## EXERCISE DESCRIPTION
All lines of the material below that include the string "plate" are to be copied.
DATA UNDER STUDY Block Start
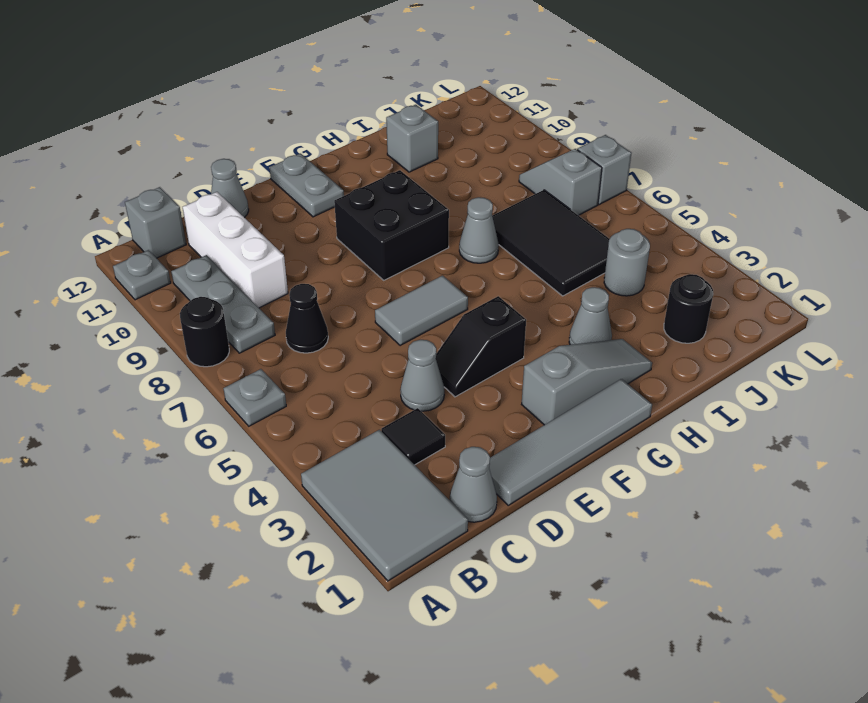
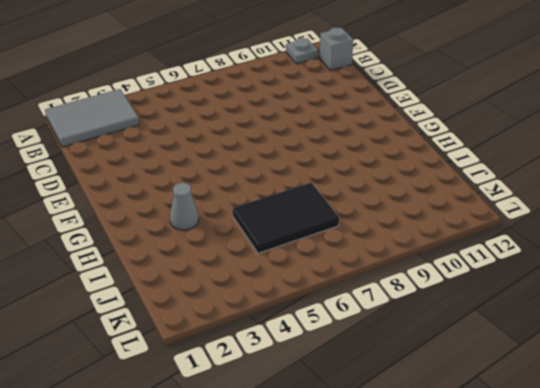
none -> grey plate A6 level 1
none -> black round brick A8 level 1
none -> grey plate B8:B10 level 1

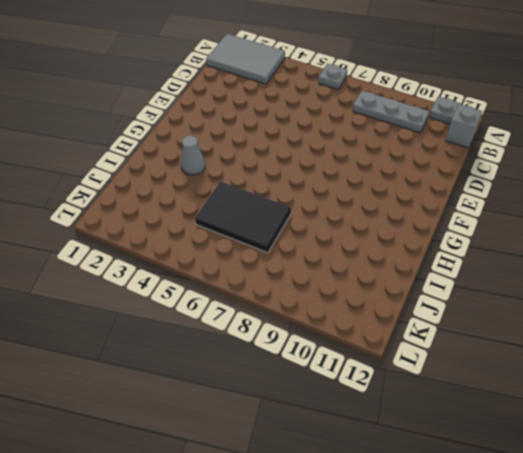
none -> black round brick A8 level 1
none -> grey cone C1 level 1
none -> black tile C3 level 1

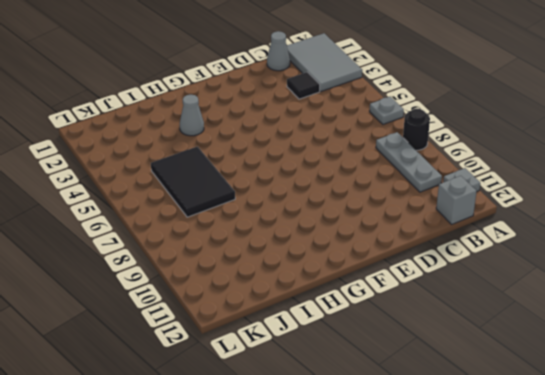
none -> black cone C7 level 1
none -> white brick C9:C11 level 1
none -> grey tile D1:G1 level 1

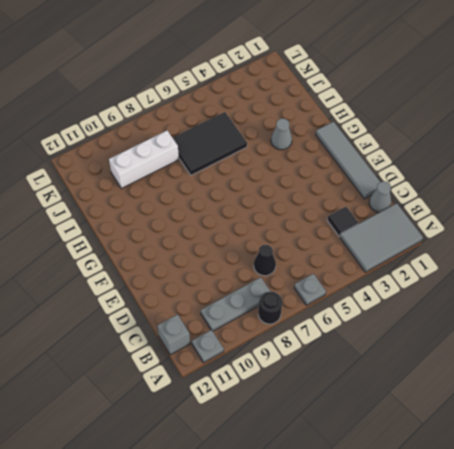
white brick J8:J10 level 1 -> white brick C9:C11 level 1
none -> grey cone D4 level 1
none -> grey cone D12 level 1
none -> black slope E4:F4 level 1 top F

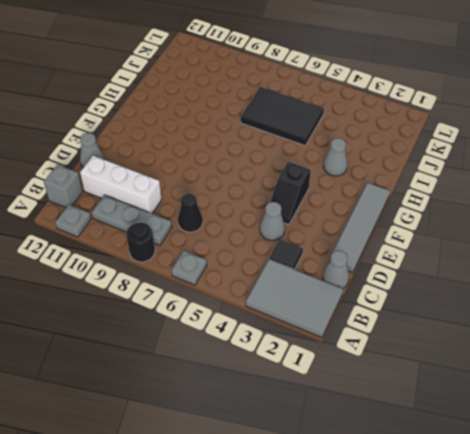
none -> grey tile E6:F6 level 1
none -> grey slope F2:H2 level 1 top F
none -> black brick F8:G9 level 1

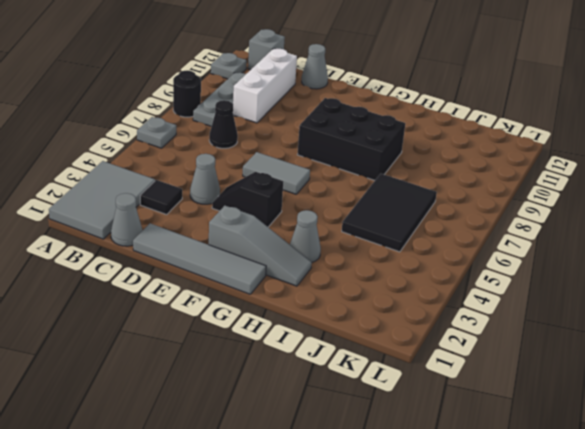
black brick F8:H9 level 1 -> black brick F8:G9 level 1
none -> grey plate F11:F12 level 1
none -> grey cone H7 level 1
none -> grey brick I11 level 1

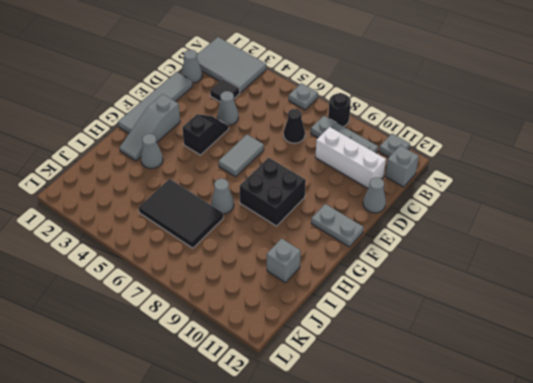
none -> black round brick J2 level 1
none -> grey round brick J4 level 1
none -> grey slope K7:K8 level 1 top 7

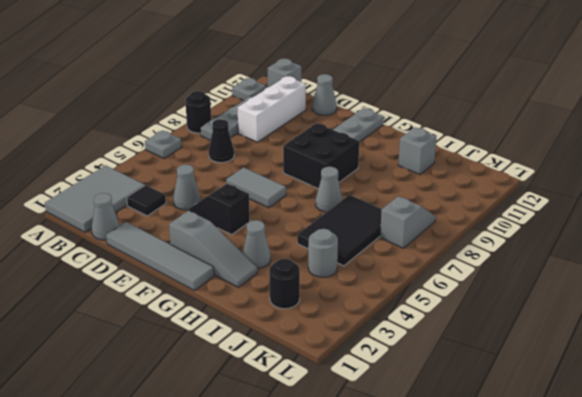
none -> grey brick L7 level 1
DATA UNDER STUDY Block End
## RESULT FOR THIS EXERCISE
none -> grey plate A6 level 1
none -> grey plate B8:B10 level 1
none -> grey plate F11:F12 level 1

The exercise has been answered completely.